Top of DATA

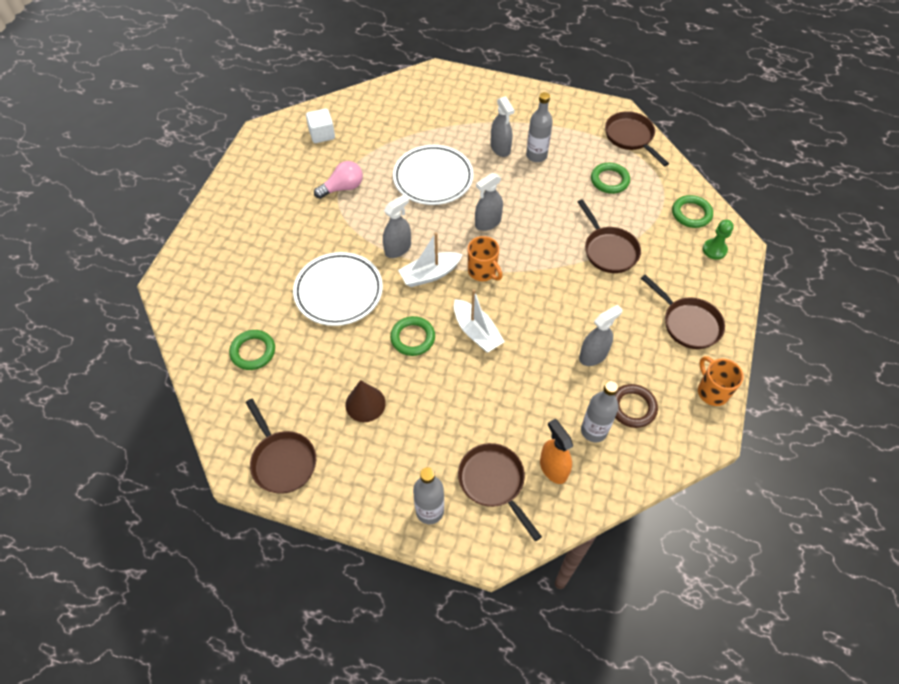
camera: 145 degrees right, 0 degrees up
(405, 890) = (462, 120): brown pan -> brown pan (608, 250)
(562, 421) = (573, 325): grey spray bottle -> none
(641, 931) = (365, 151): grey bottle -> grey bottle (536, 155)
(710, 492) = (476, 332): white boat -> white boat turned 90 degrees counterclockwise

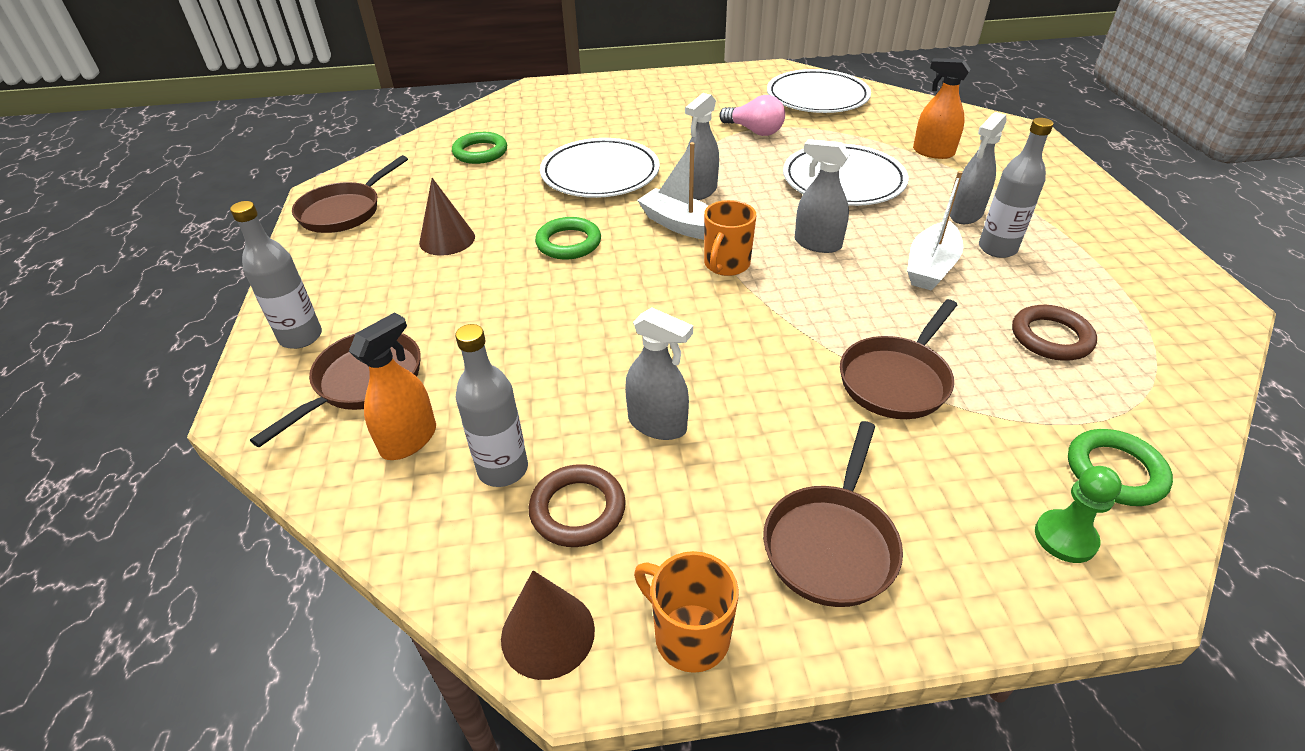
camera: 65 degrees right, 15 degrees down
(322, 134) = (817, 97): white cube -> white plate
(398, 249) = (700, 191): grey spray bottle -> grey spray bottle turned 105 degrees clockwise
(431, 123) = (933, 152): none -> orange spray bottle
(476, 332) = (615, 290): white boat -> white boat (930, 267)
(609, 180) = (1051, 337): green ring -> brown ring
(631, 137) = (1184, 335): brown pan -> none
(693, 440) = (548, 633): none -> brown cone
(712, 391) = (689, 635): orange mug -> orange mug turned 90 degrees counterclockwise

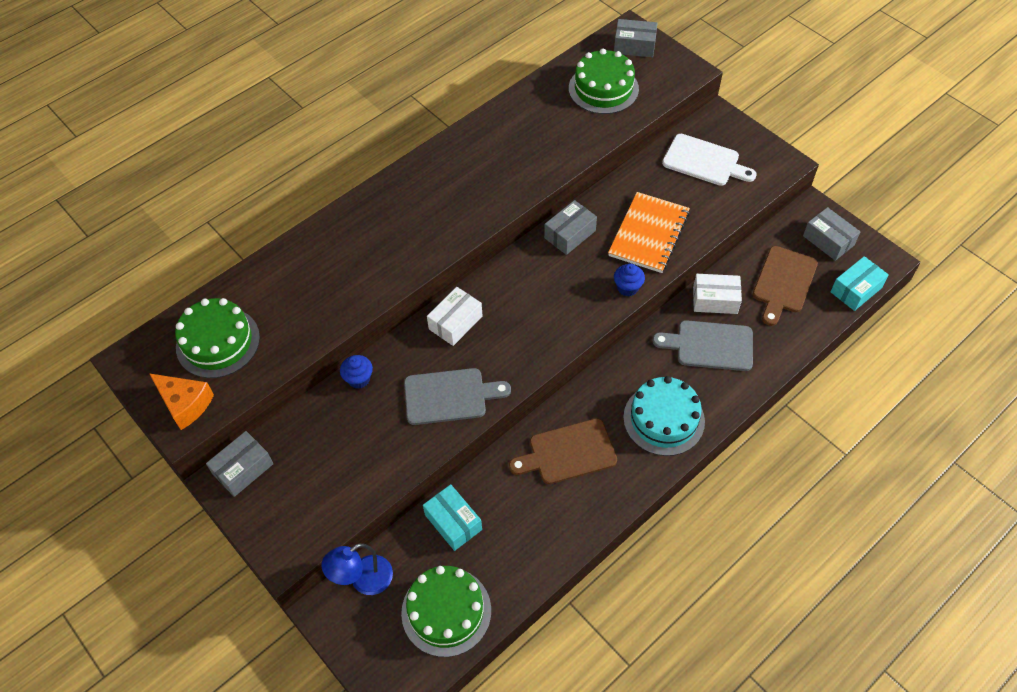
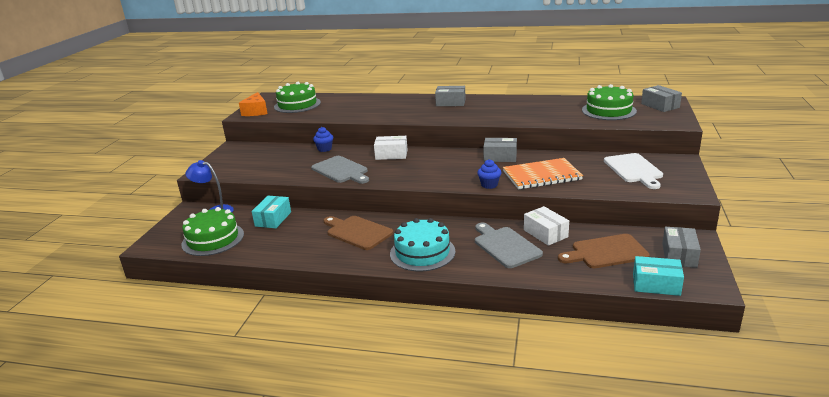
camera: 55 degrees right, 30 degrees down
(243, 469) = (243, 147): grey box -> grey box (450, 102)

Bottom of DATA

WHAT YOU WILL DO: Only the lines from the one containing "(476, 332) = (615, 290): white" through the last line of the entries above, both included, belong in the answer, written out exactly; pictures do not.

RESULT OF THE TASK:
(476, 332) = (615, 290): white boat -> white boat (930, 267)
(609, 180) = (1051, 337): green ring -> brown ring
(631, 137) = (1184, 335): brown pan -> none
(693, 440) = (548, 633): none -> brown cone
(712, 391) = (689, 635): orange mug -> orange mug turned 90 degrees counterclockwise

camera: 55 degrees right, 30 degrees down
(243, 469) = (243, 147): grey box -> grey box (450, 102)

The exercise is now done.